Exercise directions =>
From the entries below, reproduce exactly the line containing "C8: 47pF (GND, VOL) -> 47pF (+15V, GND)", the line containing "R15: 3.9k (N2, N4) -> 24k (N2, N4)", and every line in between, with nothing added.

§ §

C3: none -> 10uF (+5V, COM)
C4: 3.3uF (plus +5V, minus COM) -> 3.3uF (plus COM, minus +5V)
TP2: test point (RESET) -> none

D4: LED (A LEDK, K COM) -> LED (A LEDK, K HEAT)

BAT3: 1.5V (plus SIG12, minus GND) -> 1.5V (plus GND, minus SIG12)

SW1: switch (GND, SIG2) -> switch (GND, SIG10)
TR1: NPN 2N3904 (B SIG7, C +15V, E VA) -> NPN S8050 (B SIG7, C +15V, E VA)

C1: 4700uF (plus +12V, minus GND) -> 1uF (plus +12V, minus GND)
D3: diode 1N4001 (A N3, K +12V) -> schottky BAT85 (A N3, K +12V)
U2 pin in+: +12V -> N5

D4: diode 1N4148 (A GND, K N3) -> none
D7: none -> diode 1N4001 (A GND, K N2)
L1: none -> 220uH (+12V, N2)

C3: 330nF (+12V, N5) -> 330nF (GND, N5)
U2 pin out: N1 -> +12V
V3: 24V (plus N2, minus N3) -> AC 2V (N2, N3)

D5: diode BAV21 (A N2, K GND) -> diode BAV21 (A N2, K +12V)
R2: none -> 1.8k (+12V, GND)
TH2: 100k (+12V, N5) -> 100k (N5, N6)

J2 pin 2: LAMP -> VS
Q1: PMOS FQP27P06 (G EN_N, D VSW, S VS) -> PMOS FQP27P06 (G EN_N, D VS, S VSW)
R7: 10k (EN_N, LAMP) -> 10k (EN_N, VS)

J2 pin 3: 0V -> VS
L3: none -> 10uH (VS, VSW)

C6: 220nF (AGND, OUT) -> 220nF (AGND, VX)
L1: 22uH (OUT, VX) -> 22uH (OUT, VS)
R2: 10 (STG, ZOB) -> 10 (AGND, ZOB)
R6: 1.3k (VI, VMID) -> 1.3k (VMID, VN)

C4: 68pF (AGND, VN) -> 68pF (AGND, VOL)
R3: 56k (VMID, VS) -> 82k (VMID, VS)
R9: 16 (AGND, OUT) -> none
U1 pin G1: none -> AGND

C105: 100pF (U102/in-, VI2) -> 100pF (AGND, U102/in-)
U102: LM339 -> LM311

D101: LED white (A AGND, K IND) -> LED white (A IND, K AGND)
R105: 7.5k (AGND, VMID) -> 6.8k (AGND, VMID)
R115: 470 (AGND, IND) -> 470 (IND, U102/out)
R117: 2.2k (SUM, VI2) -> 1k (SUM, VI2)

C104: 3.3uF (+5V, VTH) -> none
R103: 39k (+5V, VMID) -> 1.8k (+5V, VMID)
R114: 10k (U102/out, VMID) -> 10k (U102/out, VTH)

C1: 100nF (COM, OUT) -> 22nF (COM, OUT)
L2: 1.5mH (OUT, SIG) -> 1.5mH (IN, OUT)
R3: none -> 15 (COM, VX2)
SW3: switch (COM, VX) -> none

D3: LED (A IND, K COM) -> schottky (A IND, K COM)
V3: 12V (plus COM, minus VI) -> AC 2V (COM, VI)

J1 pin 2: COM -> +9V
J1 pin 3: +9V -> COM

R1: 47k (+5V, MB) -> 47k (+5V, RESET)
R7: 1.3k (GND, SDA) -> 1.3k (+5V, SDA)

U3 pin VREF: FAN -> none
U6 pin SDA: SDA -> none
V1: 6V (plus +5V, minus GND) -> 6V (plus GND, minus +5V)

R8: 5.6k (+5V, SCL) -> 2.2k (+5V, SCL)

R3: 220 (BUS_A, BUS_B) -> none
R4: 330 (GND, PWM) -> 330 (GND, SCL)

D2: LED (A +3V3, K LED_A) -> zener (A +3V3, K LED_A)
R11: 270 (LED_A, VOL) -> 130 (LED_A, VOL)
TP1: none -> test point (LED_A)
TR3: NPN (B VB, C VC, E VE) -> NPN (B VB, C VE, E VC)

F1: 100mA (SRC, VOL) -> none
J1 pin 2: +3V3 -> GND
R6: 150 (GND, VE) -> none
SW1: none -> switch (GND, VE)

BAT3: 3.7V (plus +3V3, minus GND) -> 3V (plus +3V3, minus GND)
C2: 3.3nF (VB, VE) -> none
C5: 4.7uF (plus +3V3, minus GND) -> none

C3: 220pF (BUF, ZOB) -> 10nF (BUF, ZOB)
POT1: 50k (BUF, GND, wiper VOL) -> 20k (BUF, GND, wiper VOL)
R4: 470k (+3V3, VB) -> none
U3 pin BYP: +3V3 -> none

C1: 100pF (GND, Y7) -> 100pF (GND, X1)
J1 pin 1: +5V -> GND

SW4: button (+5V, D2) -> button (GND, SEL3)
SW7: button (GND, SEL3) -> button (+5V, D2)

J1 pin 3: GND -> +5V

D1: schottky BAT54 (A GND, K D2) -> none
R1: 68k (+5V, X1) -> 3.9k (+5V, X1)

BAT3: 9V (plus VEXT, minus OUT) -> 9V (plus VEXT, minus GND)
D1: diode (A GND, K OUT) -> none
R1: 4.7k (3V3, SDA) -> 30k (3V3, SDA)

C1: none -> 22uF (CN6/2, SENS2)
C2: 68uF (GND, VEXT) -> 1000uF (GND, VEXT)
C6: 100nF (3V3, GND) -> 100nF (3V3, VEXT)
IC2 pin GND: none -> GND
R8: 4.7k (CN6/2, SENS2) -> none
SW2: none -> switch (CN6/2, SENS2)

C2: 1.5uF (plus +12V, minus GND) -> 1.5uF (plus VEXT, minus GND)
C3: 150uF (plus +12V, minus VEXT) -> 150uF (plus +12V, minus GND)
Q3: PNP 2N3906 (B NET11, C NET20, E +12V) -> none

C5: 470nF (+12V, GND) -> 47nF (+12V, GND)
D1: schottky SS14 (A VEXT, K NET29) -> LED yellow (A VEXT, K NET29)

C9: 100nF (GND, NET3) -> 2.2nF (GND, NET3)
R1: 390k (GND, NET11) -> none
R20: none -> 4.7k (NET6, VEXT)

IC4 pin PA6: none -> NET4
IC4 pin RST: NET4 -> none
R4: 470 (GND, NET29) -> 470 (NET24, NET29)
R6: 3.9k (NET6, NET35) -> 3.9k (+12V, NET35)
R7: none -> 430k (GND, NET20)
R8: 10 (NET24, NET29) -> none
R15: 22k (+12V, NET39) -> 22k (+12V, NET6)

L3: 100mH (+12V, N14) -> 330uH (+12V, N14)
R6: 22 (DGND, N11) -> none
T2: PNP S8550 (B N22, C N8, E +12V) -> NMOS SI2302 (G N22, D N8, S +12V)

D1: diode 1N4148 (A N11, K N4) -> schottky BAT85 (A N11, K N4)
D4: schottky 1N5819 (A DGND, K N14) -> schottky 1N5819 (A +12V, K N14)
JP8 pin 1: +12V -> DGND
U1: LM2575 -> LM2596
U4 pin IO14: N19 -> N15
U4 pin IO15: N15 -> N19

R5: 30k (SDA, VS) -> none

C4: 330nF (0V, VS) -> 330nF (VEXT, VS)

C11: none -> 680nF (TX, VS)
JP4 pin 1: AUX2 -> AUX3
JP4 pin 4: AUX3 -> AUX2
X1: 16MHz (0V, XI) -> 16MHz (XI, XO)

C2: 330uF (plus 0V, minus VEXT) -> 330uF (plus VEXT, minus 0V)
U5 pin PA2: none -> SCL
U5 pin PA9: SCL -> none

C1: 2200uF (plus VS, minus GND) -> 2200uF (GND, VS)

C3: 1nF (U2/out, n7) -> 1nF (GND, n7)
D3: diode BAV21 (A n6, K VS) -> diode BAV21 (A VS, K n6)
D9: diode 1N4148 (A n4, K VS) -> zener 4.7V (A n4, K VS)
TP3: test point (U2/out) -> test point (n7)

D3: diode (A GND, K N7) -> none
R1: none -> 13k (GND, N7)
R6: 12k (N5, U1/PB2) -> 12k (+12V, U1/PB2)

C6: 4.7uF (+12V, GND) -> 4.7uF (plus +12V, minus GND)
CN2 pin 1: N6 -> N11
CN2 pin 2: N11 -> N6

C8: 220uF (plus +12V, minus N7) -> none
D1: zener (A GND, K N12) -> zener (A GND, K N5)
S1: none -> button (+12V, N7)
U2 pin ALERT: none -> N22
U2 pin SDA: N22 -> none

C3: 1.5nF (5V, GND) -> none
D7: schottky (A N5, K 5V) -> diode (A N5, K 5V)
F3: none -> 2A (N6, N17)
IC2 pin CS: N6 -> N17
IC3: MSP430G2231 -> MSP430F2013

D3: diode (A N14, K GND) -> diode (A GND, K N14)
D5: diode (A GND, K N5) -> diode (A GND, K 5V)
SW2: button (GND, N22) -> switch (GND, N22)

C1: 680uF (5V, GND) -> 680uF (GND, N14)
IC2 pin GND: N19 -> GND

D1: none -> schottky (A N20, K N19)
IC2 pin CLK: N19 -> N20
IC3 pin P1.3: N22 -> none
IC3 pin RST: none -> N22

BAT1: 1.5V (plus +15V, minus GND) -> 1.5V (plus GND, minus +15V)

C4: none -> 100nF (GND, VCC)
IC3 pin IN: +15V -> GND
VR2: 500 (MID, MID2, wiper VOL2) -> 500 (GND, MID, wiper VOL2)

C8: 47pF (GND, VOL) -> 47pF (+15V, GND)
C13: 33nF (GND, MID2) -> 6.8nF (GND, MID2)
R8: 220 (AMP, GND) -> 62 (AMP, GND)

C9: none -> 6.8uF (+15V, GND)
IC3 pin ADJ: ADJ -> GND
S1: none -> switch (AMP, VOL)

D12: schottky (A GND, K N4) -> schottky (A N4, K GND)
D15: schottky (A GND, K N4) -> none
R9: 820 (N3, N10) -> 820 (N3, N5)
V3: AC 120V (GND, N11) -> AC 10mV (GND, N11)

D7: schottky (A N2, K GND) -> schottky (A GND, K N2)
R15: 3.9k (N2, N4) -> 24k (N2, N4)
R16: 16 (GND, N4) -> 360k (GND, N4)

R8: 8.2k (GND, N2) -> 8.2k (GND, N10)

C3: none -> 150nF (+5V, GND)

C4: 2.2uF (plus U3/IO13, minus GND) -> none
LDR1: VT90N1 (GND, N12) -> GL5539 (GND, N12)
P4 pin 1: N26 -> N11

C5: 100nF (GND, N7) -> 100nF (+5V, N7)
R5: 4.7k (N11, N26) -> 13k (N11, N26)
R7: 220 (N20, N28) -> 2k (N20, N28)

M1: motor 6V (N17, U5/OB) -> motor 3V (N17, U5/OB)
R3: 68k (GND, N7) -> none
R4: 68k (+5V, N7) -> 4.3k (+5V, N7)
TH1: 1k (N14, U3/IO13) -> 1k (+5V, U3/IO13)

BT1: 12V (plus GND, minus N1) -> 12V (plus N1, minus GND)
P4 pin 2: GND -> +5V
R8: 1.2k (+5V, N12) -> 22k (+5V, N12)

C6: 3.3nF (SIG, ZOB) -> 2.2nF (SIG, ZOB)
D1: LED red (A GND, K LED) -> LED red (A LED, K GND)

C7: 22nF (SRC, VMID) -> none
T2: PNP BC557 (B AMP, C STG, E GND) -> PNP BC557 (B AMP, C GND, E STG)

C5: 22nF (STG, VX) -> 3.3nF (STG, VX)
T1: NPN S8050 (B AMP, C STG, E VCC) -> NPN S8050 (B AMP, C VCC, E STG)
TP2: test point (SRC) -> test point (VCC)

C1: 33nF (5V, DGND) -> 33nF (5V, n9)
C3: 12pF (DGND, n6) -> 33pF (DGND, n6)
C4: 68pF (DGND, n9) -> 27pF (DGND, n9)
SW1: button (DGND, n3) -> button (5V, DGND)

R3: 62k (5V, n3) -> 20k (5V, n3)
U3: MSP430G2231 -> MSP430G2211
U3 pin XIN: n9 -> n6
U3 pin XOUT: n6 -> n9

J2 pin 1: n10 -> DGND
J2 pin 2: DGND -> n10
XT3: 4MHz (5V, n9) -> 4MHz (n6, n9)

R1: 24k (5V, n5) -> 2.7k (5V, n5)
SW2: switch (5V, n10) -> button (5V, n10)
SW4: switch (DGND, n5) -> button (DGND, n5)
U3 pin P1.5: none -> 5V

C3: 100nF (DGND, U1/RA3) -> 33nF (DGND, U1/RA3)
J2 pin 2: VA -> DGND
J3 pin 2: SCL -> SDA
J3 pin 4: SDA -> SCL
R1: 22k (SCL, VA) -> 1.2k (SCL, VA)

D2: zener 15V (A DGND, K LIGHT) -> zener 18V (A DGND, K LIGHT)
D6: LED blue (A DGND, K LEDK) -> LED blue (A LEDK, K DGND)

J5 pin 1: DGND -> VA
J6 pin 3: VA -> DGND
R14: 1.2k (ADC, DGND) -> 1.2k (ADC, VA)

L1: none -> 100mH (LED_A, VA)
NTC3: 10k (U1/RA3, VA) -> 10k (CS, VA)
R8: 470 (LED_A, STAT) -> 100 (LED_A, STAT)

§ §

Response box =>
C8: 47pF (GND, VOL) -> 47pF (+15V, GND)
C13: 33nF (GND, MID2) -> 6.8nF (GND, MID2)
R8: 220 (AMP, GND) -> 62 (AMP, GND)

C9: none -> 6.8uF (+15V, GND)
IC3 pin ADJ: ADJ -> GND
S1: none -> switch (AMP, VOL)

D12: schottky (A GND, K N4) -> schottky (A N4, K GND)
D15: schottky (A GND, K N4) -> none
R9: 820 (N3, N10) -> 820 (N3, N5)
V3: AC 120V (GND, N11) -> AC 10mV (GND, N11)

D7: schottky (A N2, K GND) -> schottky (A GND, K N2)
R15: 3.9k (N2, N4) -> 24k (N2, N4)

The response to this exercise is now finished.